» Directions for this task:
Write out the data exactly from its first line onward, ending with the line in which "R2: 47k (+5V, GND) -> none" appears.

» Information provided:
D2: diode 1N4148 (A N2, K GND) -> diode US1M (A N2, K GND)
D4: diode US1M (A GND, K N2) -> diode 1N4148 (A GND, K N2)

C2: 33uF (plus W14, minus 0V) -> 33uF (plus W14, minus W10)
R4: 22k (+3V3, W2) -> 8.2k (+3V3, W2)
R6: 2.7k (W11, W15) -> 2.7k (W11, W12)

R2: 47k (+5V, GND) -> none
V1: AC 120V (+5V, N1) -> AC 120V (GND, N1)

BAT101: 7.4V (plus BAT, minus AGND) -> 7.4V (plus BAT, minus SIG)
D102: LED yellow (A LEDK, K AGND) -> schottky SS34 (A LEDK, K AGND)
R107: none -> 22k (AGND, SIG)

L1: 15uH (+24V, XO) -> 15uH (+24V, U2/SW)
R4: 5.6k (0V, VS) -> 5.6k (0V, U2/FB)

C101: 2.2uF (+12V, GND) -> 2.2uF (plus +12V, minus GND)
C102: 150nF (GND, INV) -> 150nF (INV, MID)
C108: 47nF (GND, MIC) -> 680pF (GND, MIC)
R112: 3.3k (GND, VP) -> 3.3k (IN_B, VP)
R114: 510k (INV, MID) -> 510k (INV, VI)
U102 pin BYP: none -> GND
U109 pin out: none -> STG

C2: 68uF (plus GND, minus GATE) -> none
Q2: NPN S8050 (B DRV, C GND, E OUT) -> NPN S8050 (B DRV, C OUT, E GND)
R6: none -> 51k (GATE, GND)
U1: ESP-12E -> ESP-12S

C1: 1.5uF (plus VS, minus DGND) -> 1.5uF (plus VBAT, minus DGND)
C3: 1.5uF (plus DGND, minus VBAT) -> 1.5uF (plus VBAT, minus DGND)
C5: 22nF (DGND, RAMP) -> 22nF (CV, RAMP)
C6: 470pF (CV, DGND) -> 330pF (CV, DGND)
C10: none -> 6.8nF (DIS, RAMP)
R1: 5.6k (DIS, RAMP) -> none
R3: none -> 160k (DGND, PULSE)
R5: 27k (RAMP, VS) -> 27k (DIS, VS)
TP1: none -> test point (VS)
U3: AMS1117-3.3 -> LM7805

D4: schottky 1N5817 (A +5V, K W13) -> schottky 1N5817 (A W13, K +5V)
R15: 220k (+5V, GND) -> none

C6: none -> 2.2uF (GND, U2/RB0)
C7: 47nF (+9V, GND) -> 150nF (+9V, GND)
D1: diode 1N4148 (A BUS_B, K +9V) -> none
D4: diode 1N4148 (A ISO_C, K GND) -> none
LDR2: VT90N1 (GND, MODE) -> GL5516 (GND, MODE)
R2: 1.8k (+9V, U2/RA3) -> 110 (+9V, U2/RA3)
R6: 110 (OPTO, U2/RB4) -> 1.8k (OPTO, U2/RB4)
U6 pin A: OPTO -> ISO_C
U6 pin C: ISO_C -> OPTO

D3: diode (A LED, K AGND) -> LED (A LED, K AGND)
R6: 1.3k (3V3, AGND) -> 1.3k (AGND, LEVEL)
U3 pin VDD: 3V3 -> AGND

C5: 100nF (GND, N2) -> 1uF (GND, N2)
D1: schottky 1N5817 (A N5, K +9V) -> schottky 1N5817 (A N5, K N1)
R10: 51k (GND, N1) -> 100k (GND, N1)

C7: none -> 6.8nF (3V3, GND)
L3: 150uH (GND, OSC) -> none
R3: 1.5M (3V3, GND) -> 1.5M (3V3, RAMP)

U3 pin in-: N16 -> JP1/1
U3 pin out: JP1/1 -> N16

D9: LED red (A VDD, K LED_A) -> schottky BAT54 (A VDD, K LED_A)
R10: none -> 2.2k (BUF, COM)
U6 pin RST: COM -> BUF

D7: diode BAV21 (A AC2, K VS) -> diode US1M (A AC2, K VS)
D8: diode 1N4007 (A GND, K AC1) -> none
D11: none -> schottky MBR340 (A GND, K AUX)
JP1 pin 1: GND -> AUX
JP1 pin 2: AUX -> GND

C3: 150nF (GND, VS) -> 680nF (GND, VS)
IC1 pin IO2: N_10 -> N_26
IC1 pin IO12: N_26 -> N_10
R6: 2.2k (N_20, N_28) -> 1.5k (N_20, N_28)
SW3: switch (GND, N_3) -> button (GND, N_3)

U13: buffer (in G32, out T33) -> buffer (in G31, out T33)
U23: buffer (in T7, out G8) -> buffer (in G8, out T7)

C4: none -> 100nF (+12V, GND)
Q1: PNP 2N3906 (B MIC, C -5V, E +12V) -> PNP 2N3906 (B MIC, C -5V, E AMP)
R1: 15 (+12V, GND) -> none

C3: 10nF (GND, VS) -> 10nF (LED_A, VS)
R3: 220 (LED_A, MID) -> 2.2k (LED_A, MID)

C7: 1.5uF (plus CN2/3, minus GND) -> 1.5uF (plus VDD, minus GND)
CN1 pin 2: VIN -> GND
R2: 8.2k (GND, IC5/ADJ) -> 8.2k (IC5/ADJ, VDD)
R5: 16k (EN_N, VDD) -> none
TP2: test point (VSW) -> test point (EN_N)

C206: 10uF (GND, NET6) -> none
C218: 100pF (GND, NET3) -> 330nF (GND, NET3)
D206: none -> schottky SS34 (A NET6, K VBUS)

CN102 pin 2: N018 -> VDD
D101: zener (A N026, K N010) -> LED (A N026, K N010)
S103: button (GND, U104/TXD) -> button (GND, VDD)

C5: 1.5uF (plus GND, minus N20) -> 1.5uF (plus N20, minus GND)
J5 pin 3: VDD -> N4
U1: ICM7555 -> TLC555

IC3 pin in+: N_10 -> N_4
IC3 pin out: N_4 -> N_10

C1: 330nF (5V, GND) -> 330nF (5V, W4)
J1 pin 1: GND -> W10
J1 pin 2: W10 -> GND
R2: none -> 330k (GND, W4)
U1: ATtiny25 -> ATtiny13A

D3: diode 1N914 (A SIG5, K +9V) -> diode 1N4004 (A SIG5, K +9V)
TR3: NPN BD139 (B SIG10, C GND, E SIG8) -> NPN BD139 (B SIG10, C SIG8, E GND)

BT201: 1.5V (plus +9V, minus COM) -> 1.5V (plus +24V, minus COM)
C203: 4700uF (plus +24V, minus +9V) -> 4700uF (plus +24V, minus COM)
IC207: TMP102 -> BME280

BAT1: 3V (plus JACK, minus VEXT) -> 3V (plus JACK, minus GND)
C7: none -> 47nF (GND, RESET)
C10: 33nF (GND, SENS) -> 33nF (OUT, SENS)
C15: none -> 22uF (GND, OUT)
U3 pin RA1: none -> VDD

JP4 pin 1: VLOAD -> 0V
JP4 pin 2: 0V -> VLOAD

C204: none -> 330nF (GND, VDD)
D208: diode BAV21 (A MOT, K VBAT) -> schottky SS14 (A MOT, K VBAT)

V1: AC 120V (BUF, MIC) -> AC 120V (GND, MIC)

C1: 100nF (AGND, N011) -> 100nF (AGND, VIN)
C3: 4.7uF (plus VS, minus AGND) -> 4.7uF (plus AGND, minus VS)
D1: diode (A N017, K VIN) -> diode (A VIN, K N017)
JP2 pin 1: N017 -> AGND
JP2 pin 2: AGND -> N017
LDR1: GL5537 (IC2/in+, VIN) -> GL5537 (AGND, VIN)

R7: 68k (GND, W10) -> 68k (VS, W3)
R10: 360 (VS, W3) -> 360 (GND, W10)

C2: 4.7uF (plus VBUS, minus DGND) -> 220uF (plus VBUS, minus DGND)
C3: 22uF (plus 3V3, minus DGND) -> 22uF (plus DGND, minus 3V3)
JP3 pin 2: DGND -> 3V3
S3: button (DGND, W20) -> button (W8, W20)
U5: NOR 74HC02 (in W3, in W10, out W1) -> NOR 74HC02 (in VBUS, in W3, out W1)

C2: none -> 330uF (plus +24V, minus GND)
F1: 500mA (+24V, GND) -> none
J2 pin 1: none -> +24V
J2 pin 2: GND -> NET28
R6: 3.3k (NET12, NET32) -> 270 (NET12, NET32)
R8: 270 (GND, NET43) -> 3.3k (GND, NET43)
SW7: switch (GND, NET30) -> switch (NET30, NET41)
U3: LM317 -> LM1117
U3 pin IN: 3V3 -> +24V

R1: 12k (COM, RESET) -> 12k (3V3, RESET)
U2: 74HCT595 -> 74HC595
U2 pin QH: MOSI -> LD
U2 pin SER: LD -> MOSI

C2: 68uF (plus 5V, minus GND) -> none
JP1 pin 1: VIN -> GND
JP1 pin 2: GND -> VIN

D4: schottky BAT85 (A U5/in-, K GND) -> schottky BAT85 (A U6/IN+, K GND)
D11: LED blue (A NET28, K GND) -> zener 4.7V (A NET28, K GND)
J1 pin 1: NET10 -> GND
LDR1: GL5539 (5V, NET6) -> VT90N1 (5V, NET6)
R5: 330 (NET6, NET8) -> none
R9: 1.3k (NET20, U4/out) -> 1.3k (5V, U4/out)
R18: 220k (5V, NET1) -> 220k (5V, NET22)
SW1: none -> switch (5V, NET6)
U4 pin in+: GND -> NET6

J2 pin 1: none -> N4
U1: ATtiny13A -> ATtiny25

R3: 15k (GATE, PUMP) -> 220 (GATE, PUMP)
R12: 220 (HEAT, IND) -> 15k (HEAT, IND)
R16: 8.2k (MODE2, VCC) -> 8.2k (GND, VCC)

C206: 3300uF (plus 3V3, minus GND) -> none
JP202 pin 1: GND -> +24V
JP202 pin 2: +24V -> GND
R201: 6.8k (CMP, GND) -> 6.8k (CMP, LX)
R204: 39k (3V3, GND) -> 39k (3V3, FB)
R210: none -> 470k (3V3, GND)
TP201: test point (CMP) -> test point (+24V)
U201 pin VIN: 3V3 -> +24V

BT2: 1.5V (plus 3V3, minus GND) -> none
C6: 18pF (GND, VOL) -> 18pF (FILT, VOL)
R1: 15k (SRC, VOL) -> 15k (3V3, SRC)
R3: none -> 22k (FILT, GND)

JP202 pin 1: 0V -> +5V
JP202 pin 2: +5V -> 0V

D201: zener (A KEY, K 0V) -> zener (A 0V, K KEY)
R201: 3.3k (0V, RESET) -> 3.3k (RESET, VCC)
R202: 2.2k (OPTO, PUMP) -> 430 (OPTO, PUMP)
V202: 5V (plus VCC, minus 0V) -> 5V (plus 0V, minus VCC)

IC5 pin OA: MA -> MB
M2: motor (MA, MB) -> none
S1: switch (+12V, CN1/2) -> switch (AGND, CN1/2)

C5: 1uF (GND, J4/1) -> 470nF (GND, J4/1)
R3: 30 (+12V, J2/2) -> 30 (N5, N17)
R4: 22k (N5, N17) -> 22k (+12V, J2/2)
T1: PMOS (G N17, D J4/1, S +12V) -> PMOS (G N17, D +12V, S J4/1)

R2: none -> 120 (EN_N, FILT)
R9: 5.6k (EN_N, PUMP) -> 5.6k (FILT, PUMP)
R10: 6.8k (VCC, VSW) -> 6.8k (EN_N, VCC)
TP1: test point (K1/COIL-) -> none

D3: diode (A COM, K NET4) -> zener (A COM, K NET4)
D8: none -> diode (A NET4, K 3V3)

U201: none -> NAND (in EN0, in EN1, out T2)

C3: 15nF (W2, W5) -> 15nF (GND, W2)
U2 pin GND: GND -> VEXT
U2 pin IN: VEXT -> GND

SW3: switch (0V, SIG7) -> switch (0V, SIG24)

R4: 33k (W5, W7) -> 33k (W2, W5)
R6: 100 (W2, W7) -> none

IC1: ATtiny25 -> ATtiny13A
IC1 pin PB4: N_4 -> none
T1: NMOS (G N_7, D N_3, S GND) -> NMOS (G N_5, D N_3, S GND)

» Task output:
D2: diode 1N4148 (A N2, K GND) -> diode US1M (A N2, K GND)
D4: diode US1M (A GND, K N2) -> diode 1N4148 (A GND, K N2)

C2: 33uF (plus W14, minus 0V) -> 33uF (plus W14, minus W10)
R4: 22k (+3V3, W2) -> 8.2k (+3V3, W2)
R6: 2.7k (W11, W15) -> 2.7k (W11, W12)

R2: 47k (+5V, GND) -> none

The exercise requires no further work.